* Required work *
Leaving out each picture, transcribe the lines of the listing below exactly from the first through the line that contains "yellow house [600,260,661,319] -> none".

== Task material ==

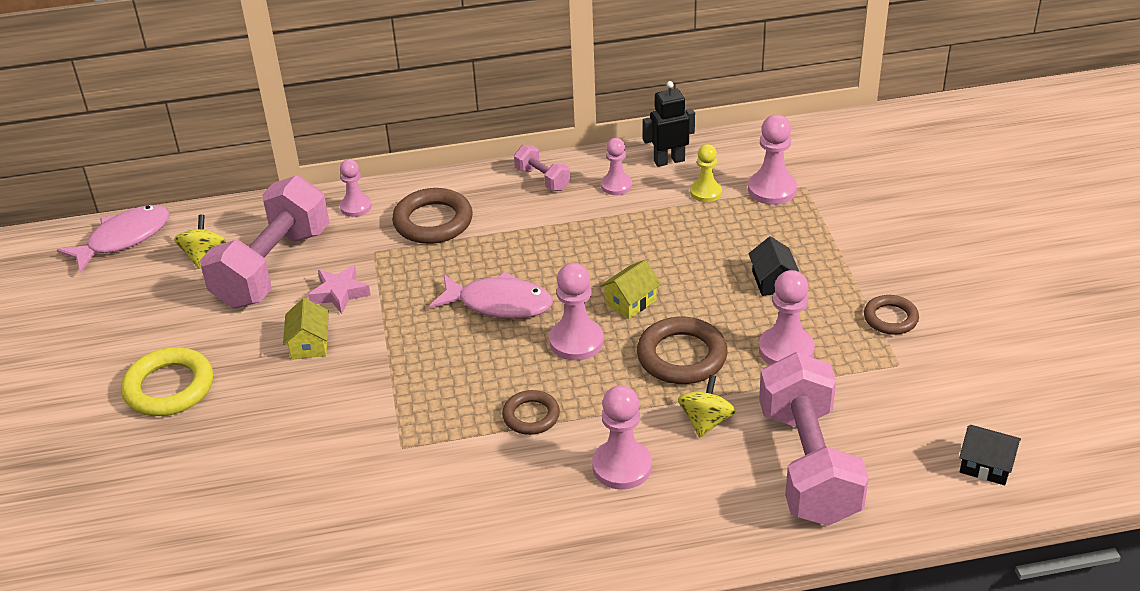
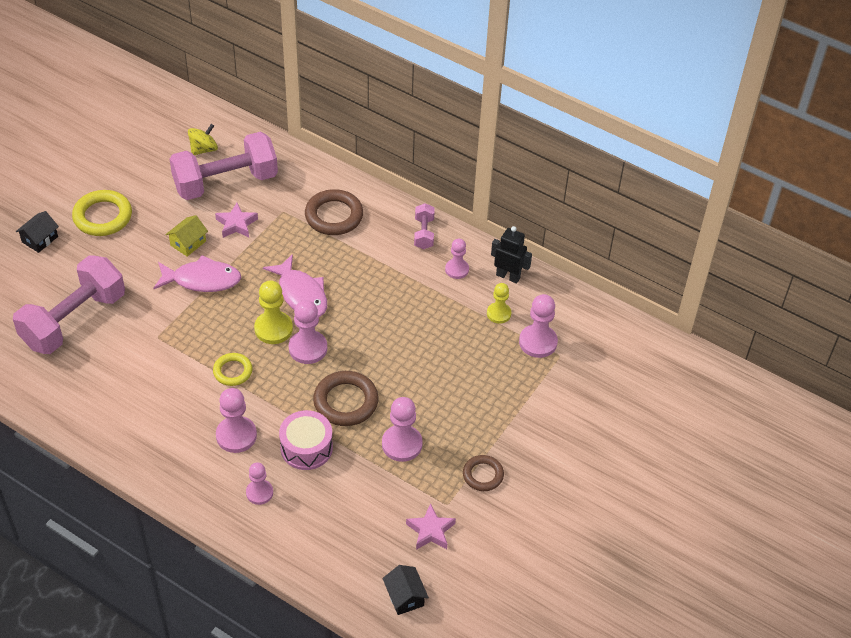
camera: 40 degrees right, 10 degrees up
pink fish [57,205,170,273] -> pink fish moved to [153,255,241,292]
pink pawn [340,159,372,217] -> pink pawn moved to [246,462,273,505]
brown ring [502,390,560,435] -> yellow ring [213,353,252,386]
yellow house [600,260,661,319] -> none
yellow spinning top [678,375,736,437] -> pink drum [279,410,333,470]
black house [749,236,799,296] -> black house moved to [16,211,59,253]
pink dumbbell [759,352,869,526] -> pink dumbbell moved to [13,255,125,354]
none -> yellow pawn [254,280,293,344]
none -> pink star [406,503,456,550]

===

* Completed task *
camera: 40 degrees right, 10 degrees up
pink fish [57,205,170,273] -> pink fish moved to [153,255,241,292]
pink pawn [340,159,372,217] -> pink pawn moved to [246,462,273,505]
brown ring [502,390,560,435] -> yellow ring [213,353,252,386]
yellow house [600,260,661,319] -> none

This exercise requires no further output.